Omit all pictures, then retype exactly the lines from the one that contains "Give me SVG" through the end of the listing.

Dataset rows
·····

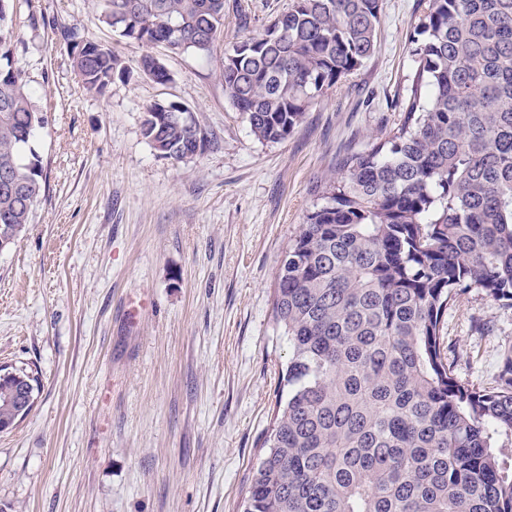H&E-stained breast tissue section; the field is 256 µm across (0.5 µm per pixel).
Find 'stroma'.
<instances>
[{"mask_svg": "<svg viewBox=\"0 0 512 512\" xmlns=\"http://www.w3.org/2000/svg\"><path fill=\"white\" fill-rule=\"evenodd\" d=\"M291 0H225L210 57L121 38L98 0H17L15 60L47 116L35 149L46 190L0 253V366L38 379L0 433V512H242L284 391L288 339L272 295L339 162L400 119L428 0H384L377 49L283 141L259 142L224 96L225 47ZM110 49L127 76L88 94L67 30ZM161 59L171 79L140 70ZM189 106L214 142L181 162L141 131L156 102ZM456 374L495 386L512 307L471 289L442 321Z\"/></svg>", "mask_w": 512, "mask_h": 512, "instance_id": "35a3bbf8", "label": "stroma"}]
</instances>
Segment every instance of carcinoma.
<instances>
[{
  "instance_id": "carcinoma-1",
  "label": "carcinoma",
  "mask_w": 512,
  "mask_h": 512,
  "mask_svg": "<svg viewBox=\"0 0 512 512\" xmlns=\"http://www.w3.org/2000/svg\"><path fill=\"white\" fill-rule=\"evenodd\" d=\"M383 0H292L263 33L224 49V95L262 143L288 137L327 90L375 52ZM0 0V224L19 238L45 190L33 146L45 118L12 61ZM99 20L142 45L209 57L224 0H102ZM71 58L103 96L125 69L77 32ZM403 115L341 162L286 246L273 313L288 337V395L243 512H512V358L493 388L459 378L440 325L471 288L512 306V0H429L410 40ZM141 70L170 80L146 54ZM182 104L156 102L142 135L183 161L211 139ZM0 382V423L14 418Z\"/></svg>"
}]
</instances>
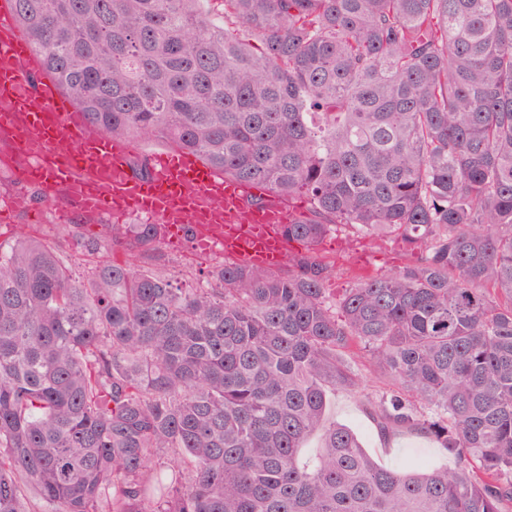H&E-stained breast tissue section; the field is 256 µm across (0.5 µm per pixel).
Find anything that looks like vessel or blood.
Listing matches in <instances>:
<instances>
[{"label":"vessel or blood","instance_id":"1","mask_svg":"<svg viewBox=\"0 0 512 512\" xmlns=\"http://www.w3.org/2000/svg\"><path fill=\"white\" fill-rule=\"evenodd\" d=\"M38 62L20 35L12 9L0 6V130L27 158L22 180L47 194L65 190L86 216L122 219L143 215L164 235L191 231L198 251L217 250L230 260L274 268L290 244L283 233L288 211L254 187L229 180L184 151L156 155L141 178L130 166L133 149L101 137L77 112L56 82L29 79Z\"/></svg>","mask_w":512,"mask_h":512}]
</instances>
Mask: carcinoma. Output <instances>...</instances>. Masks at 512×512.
<instances>
[{
  "instance_id": "obj_1",
  "label": "carcinoma",
  "mask_w": 512,
  "mask_h": 512,
  "mask_svg": "<svg viewBox=\"0 0 512 512\" xmlns=\"http://www.w3.org/2000/svg\"><path fill=\"white\" fill-rule=\"evenodd\" d=\"M10 2L89 126L275 193L307 252L186 288L158 224L112 225L125 258L82 280L0 243V512H509L512 0ZM346 231L404 262L330 292ZM348 354L381 433L453 468L328 422ZM354 368L360 377L359 387L355 391H336L331 396L329 419L351 430L366 452L383 466L403 469L425 464L452 468L448 453L428 436L381 434L364 399L367 395L381 394L386 386L363 360L355 359Z\"/></svg>"
}]
</instances>
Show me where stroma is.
<instances>
[{
	"label": "stroma",
	"instance_id": "1",
	"mask_svg": "<svg viewBox=\"0 0 512 512\" xmlns=\"http://www.w3.org/2000/svg\"><path fill=\"white\" fill-rule=\"evenodd\" d=\"M13 184L15 190L27 195L31 206L12 213L8 223H0V243L9 245L19 234L39 239L54 250L76 276H84L97 262L112 254V244L107 231L100 224L85 220L71 201L59 200L56 206H48L42 200L38 188L17 182L14 172L0 167V183ZM366 252L374 270L387 271L400 265L403 245L399 238H391L384 249L370 247L367 240L338 241L328 236L320 246V254L342 268L352 266L355 251ZM159 265L171 280L184 287L195 285L204 279L205 273L223 262L219 252L199 254L195 251L190 234H183L175 243L162 242L159 248ZM354 368L360 384L353 391H337L330 400V420L351 430L361 446L379 464L391 468H409L418 465L449 466L451 460L446 451L432 438L401 433L382 435L367 405L366 396L381 394L385 386L363 360H356Z\"/></svg>",
	"mask_w": 512,
	"mask_h": 512
}]
</instances>
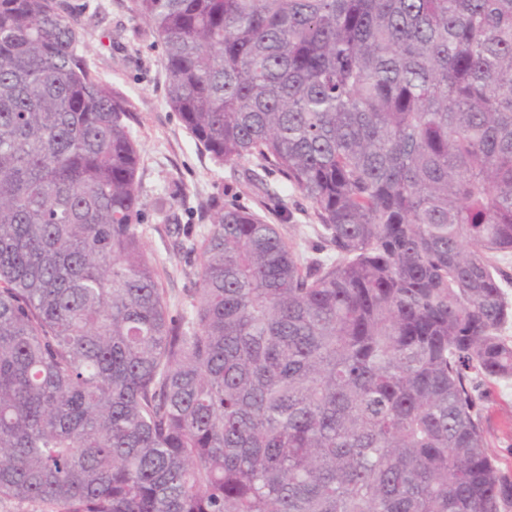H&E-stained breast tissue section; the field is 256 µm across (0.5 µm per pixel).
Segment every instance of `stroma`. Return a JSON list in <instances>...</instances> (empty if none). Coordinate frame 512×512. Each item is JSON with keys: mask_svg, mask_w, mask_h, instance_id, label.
<instances>
[{"mask_svg": "<svg viewBox=\"0 0 512 512\" xmlns=\"http://www.w3.org/2000/svg\"><path fill=\"white\" fill-rule=\"evenodd\" d=\"M69 14L87 46L91 69L134 103L131 123L141 155L137 181L142 202L144 248L155 260L172 310L187 308L197 286L199 246L211 228L200 203H237L279 225L284 236L315 241L310 203L269 176V194L258 192L242 167L215 163L196 144L167 102L162 48L129 9L130 0H67ZM184 225L183 242L167 227ZM479 408L489 450L512 478V380L484 381Z\"/></svg>", "mask_w": 512, "mask_h": 512, "instance_id": "obj_1", "label": "stroma"}]
</instances>
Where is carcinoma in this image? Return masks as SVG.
<instances>
[{
  "label": "carcinoma",
  "mask_w": 512,
  "mask_h": 512,
  "mask_svg": "<svg viewBox=\"0 0 512 512\" xmlns=\"http://www.w3.org/2000/svg\"><path fill=\"white\" fill-rule=\"evenodd\" d=\"M63 0H0V499L48 512H502L512 0H132L217 162L189 310L140 231L130 98ZM478 395L489 451L501 472L512 478V380L482 381Z\"/></svg>",
  "instance_id": "carcinoma-1"
}]
</instances>
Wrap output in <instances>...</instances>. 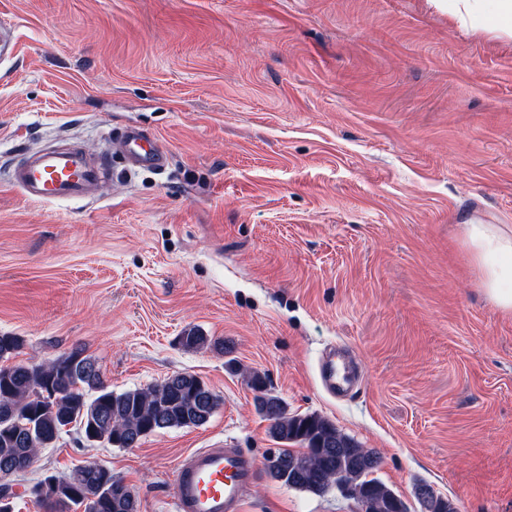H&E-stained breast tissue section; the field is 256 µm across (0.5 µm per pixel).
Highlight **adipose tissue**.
<instances>
[{"mask_svg":"<svg viewBox=\"0 0 512 512\" xmlns=\"http://www.w3.org/2000/svg\"><path fill=\"white\" fill-rule=\"evenodd\" d=\"M464 243L482 272L486 296L502 312L512 315V230L501 224H466Z\"/></svg>","mask_w":512,"mask_h":512,"instance_id":"ef3b65f1","label":"adipose tissue"}]
</instances>
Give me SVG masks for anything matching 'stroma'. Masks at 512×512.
<instances>
[{
  "instance_id": "stroma-1",
  "label": "stroma",
  "mask_w": 512,
  "mask_h": 512,
  "mask_svg": "<svg viewBox=\"0 0 512 512\" xmlns=\"http://www.w3.org/2000/svg\"><path fill=\"white\" fill-rule=\"evenodd\" d=\"M1 23L0 335L23 361L83 350L118 393L189 372L221 397L133 448L62 433L15 512H44L31 486L86 461L139 512H173L178 461L216 443L257 463L243 512H360L271 479L248 371L376 450L411 512L420 482L458 512H512V315L461 231L512 227V39L428 0H0ZM129 127L166 169L127 167ZM62 143L107 157L96 199L10 183ZM190 328L224 350L182 347ZM342 344L361 384L337 399L316 367Z\"/></svg>"
}]
</instances>
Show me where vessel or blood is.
Masks as SVG:
<instances>
[{"label":"vessel or blood","instance_id":"vessel-or-blood-1","mask_svg":"<svg viewBox=\"0 0 512 512\" xmlns=\"http://www.w3.org/2000/svg\"><path fill=\"white\" fill-rule=\"evenodd\" d=\"M135 168L162 170L170 162L168 151L142 130H127L115 143ZM100 165L88 164L70 151H50L21 159L11 181L35 201L86 200L95 197ZM319 380L331 396L348 397L359 388L342 351L326 350L319 360ZM257 476L253 457L238 448L217 444L187 453L174 476L175 512H241L244 493Z\"/></svg>","mask_w":512,"mask_h":512}]
</instances>
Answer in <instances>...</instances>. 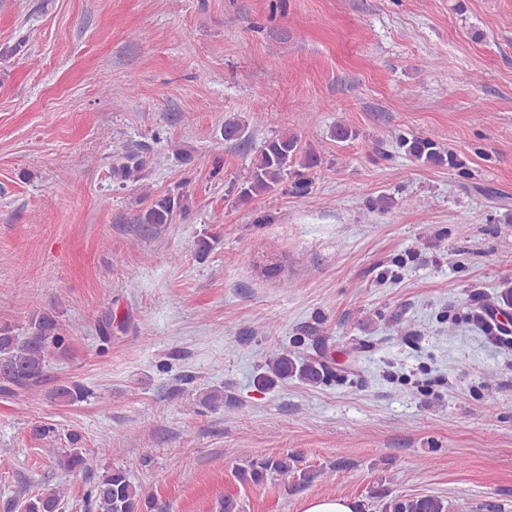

·····

(ANSWER TO THE TASK)
Give me SVG masks for anything matching 'stroma'. Masks at 512×512.
<instances>
[{
  "instance_id": "stroma-1",
  "label": "stroma",
  "mask_w": 512,
  "mask_h": 512,
  "mask_svg": "<svg viewBox=\"0 0 512 512\" xmlns=\"http://www.w3.org/2000/svg\"><path fill=\"white\" fill-rule=\"evenodd\" d=\"M1 23L0 335L23 361L83 350L118 393L189 372L221 397L133 448L62 433L15 512H44L31 486L86 461L139 512H173L178 461L216 443L257 463L243 512H360L271 479L248 371L376 450L411 512L420 482L458 512H512V315L461 231L512 227V39L428 0H0ZM129 127L166 169L127 167ZM62 143L107 157L96 199L10 183ZM190 328L224 350L182 347ZM342 344L361 384L337 399L316 367Z\"/></svg>"
}]
</instances>
Show me where vessel or blood is.
Masks as SVG:
<instances>
[{"label":"vessel or blood","instance_id":"vessel-or-blood-1","mask_svg":"<svg viewBox=\"0 0 512 512\" xmlns=\"http://www.w3.org/2000/svg\"><path fill=\"white\" fill-rule=\"evenodd\" d=\"M135 168L162 170L170 162L168 151L142 130H127L115 143ZM100 165L88 164L70 151H50L21 159L11 181L35 201L86 200L95 197ZM319 380L331 396L348 397L359 388L342 351L326 350L319 360ZM257 476L253 457L238 448L217 444L187 453L174 476L175 512H241L244 493Z\"/></svg>","mask_w":512,"mask_h":512}]
</instances>
Answer in <instances>...</instances>. 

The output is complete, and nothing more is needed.